*Problem description*. Which lines in the data below contain the word "NMOS"? Copy each of them.

___ Exercise input ___

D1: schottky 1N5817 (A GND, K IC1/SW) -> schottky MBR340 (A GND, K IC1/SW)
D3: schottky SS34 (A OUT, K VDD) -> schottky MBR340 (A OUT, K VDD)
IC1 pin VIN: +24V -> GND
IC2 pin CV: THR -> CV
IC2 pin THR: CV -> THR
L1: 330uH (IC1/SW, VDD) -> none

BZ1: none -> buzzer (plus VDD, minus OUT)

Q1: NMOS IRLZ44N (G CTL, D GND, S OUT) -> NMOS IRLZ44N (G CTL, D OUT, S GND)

___
___ Exercise input ___

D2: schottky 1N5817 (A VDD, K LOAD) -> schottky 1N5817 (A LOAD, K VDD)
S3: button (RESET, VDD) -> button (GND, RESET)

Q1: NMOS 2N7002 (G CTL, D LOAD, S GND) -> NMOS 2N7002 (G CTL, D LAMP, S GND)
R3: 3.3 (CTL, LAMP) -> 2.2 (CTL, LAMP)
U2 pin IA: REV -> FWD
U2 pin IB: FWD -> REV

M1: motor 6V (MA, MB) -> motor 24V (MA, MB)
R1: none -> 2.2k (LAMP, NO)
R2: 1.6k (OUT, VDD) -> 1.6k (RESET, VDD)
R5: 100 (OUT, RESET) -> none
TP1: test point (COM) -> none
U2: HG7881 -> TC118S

___
___ Exercise input ___

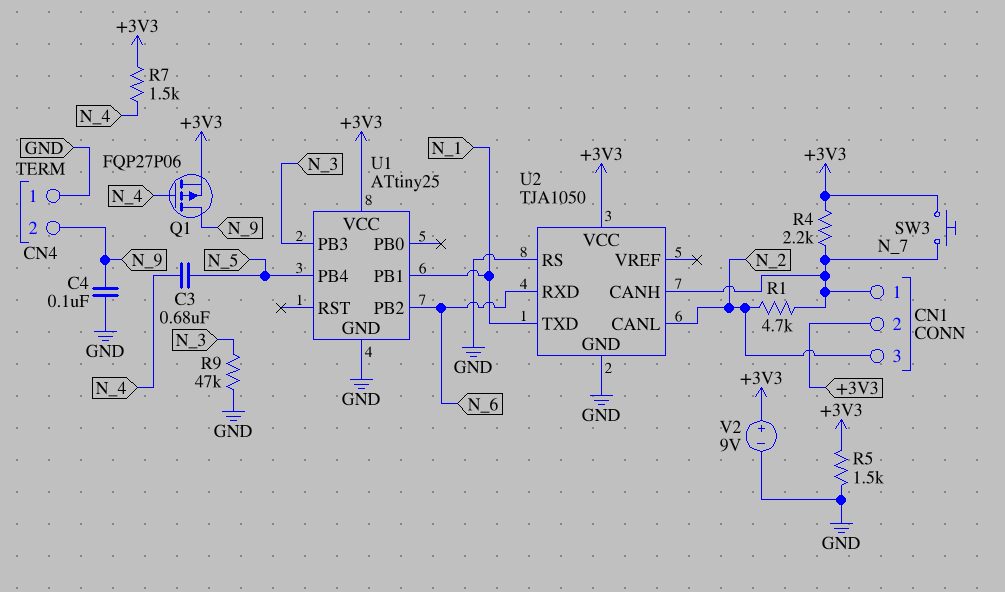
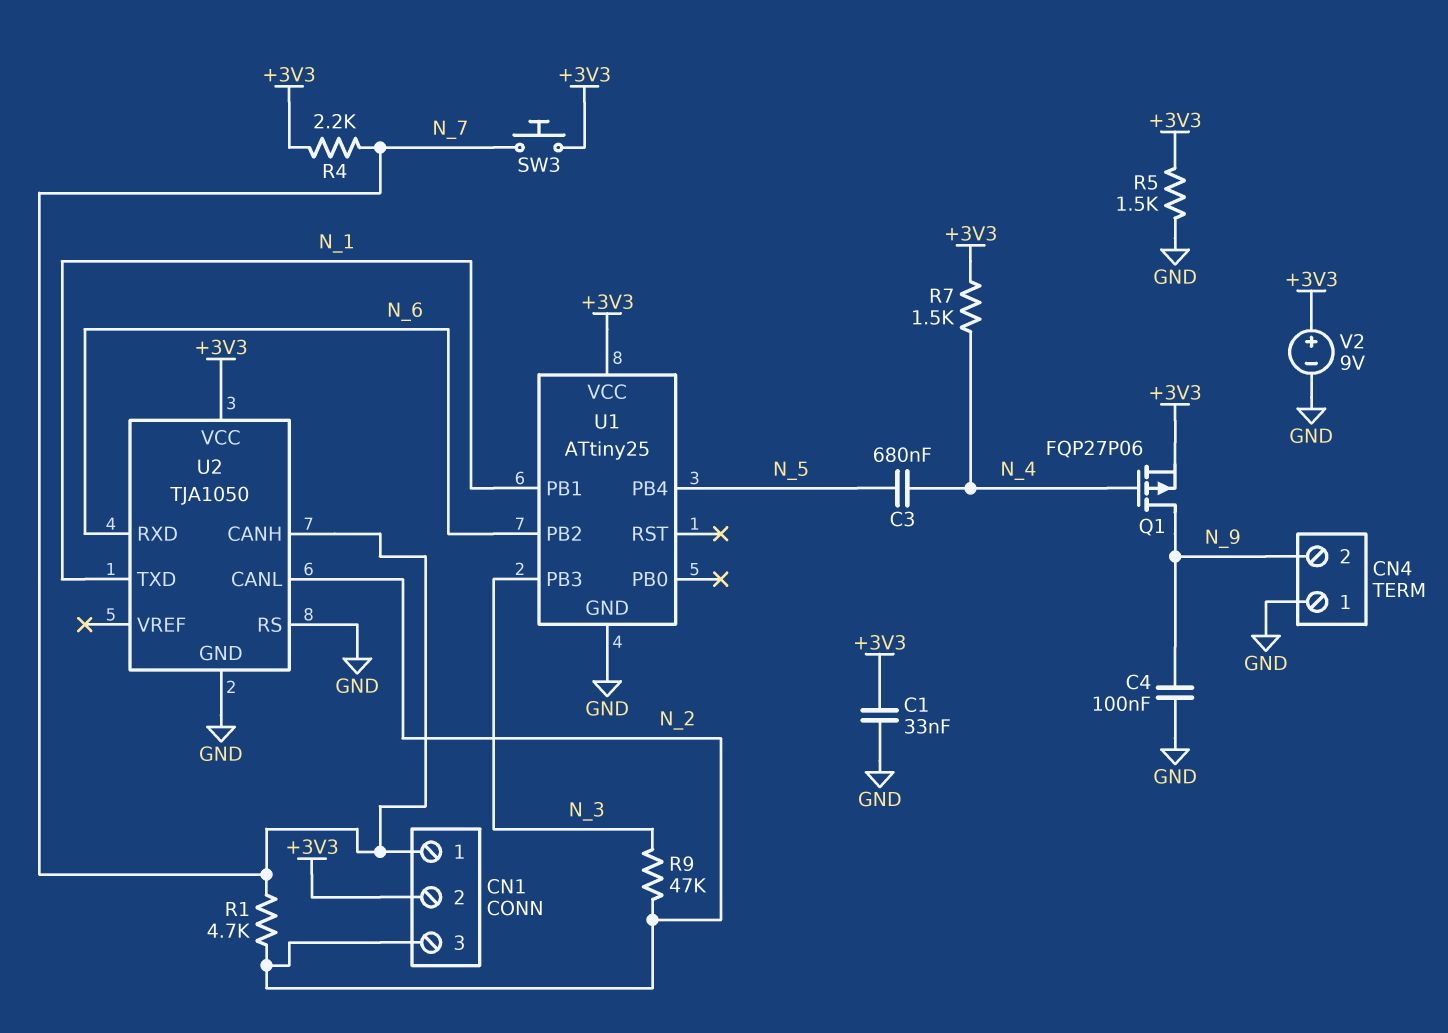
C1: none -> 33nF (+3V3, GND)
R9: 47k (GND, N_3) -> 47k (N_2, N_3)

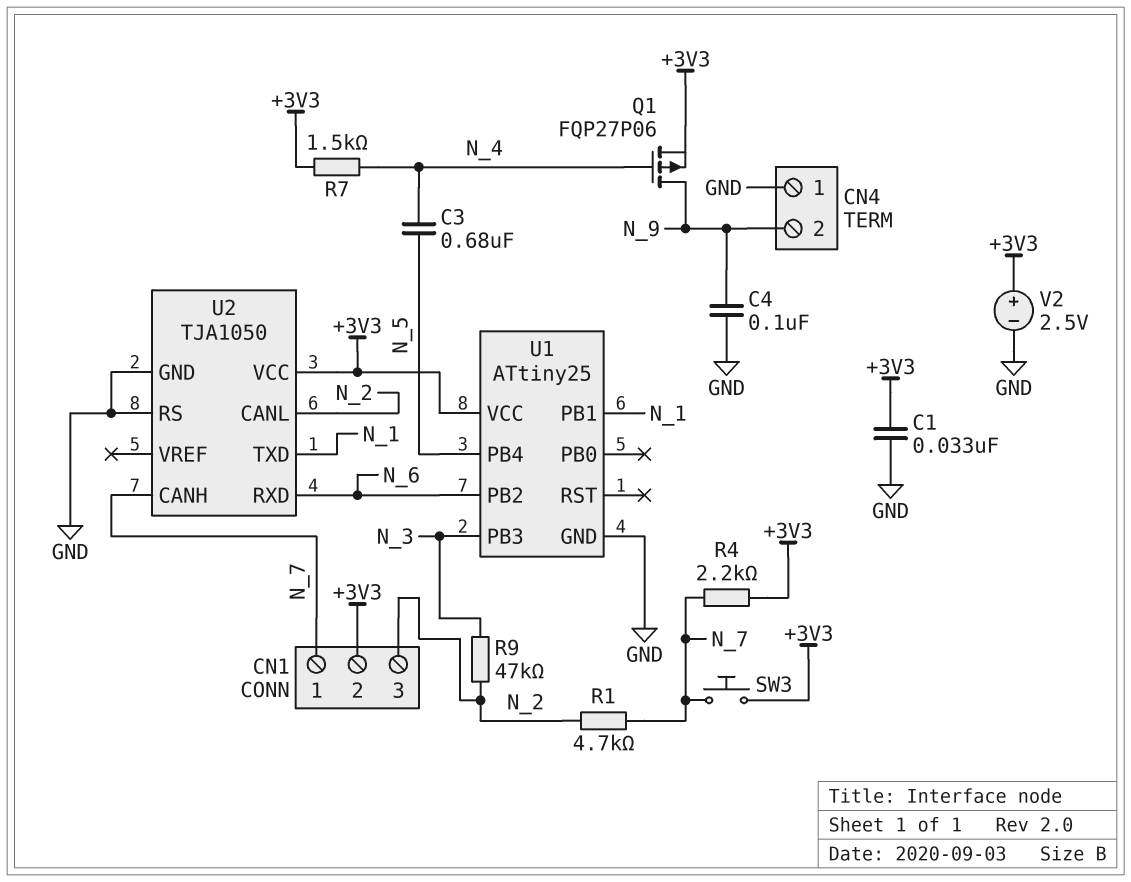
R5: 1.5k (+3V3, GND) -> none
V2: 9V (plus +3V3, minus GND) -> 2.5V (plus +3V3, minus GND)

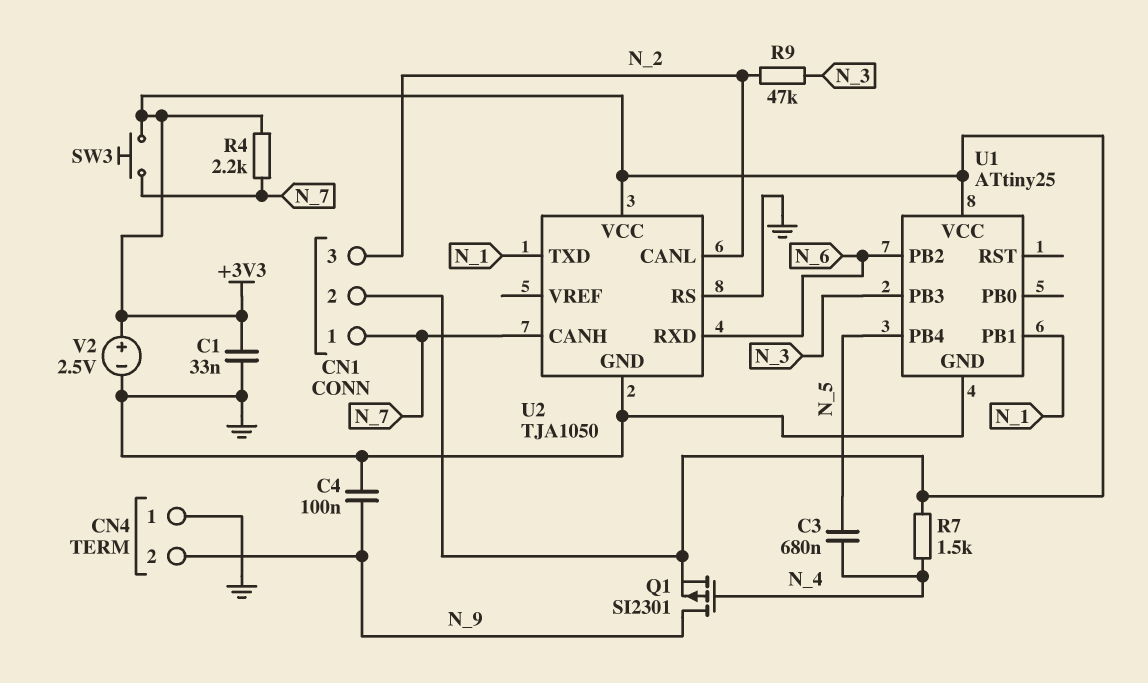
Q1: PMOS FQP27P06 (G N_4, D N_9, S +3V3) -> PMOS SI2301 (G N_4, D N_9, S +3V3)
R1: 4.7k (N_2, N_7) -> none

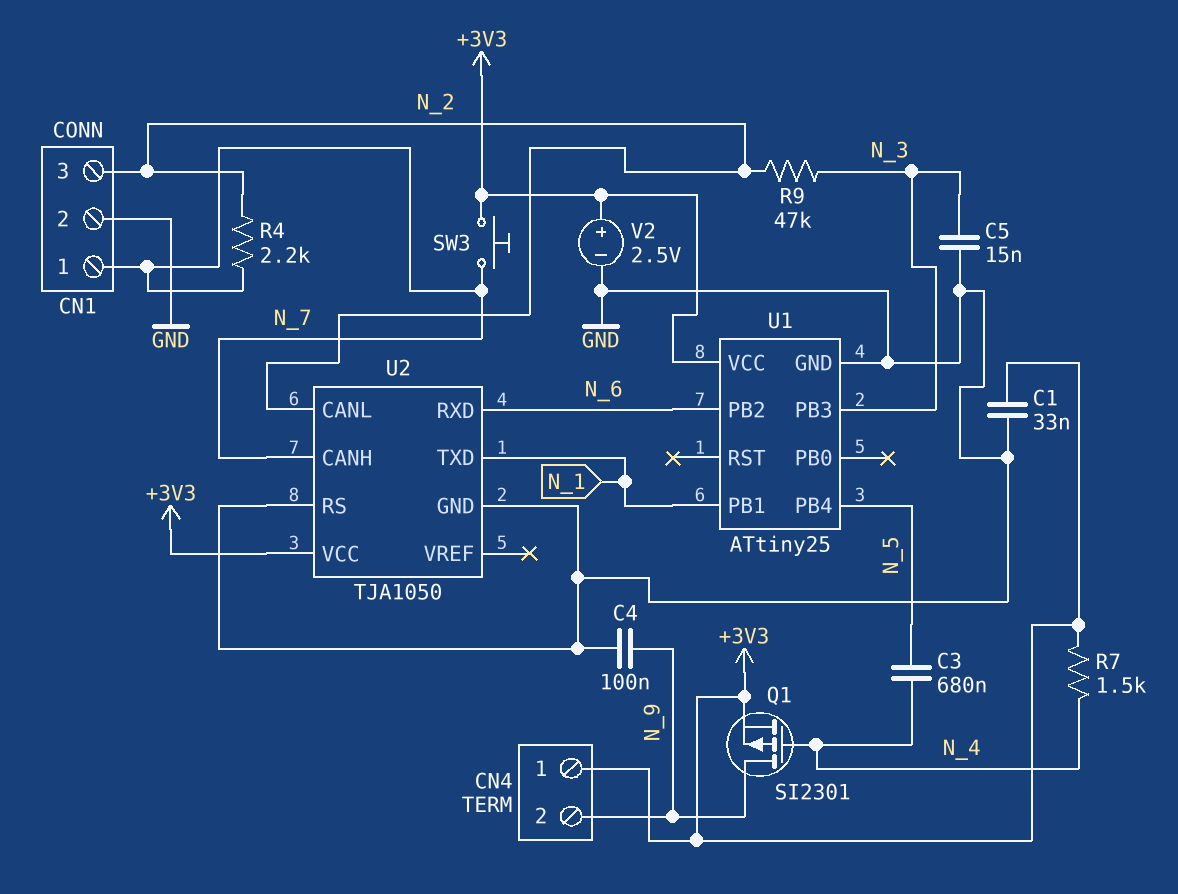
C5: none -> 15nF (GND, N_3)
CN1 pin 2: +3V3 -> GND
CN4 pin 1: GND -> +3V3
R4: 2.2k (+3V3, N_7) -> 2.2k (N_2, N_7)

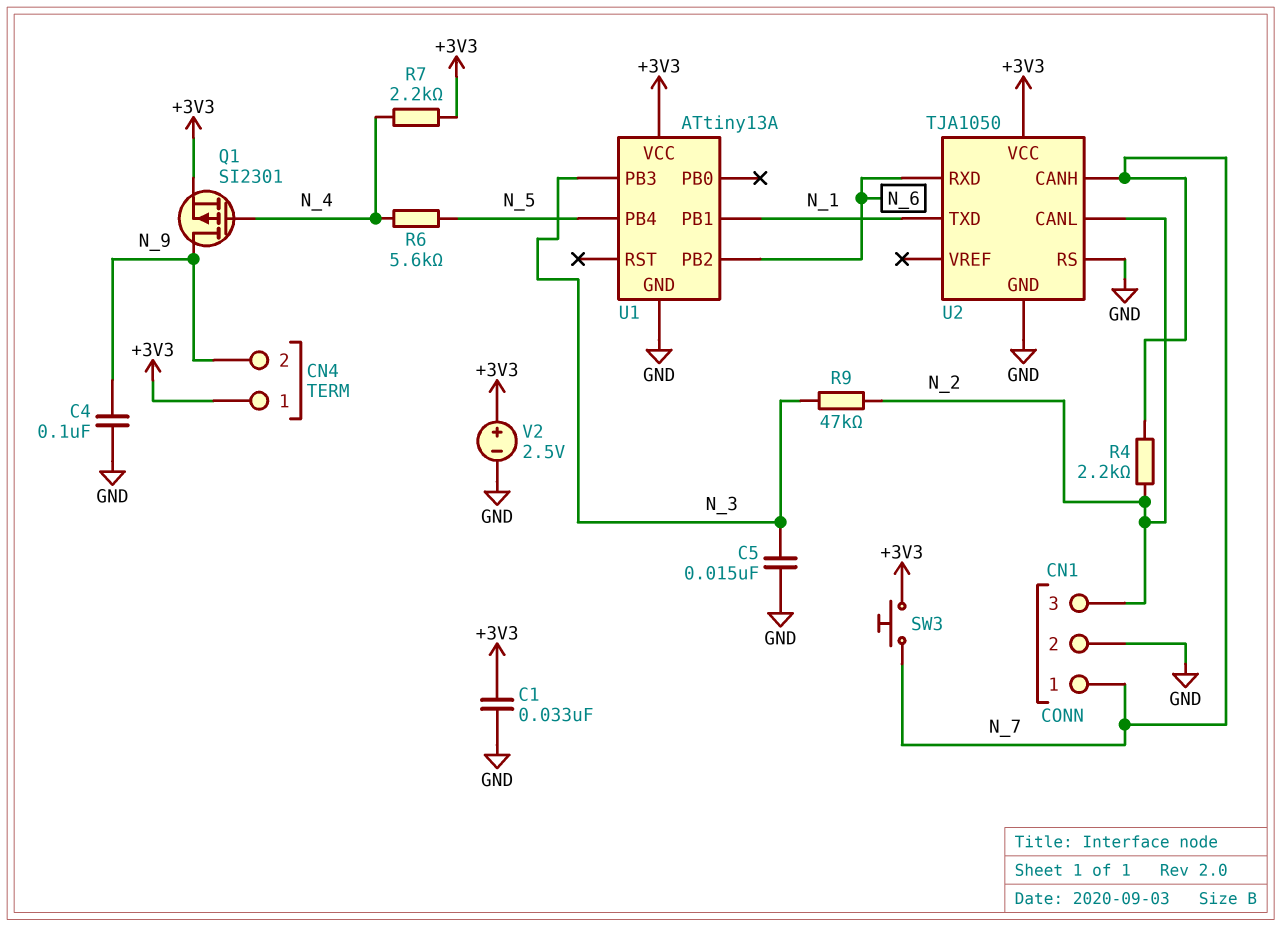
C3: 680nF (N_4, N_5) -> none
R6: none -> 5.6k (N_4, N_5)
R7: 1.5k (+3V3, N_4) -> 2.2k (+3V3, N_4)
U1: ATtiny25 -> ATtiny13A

___

*Problem solution*.
Q1: NMOS IRLZ44N (G CTL, D GND, S OUT) -> NMOS IRLZ44N (G CTL, D OUT, S GND)
Q1: NMOS 2N7002 (G CTL, D LOAD, S GND) -> NMOS 2N7002 (G CTL, D LAMP, S GND)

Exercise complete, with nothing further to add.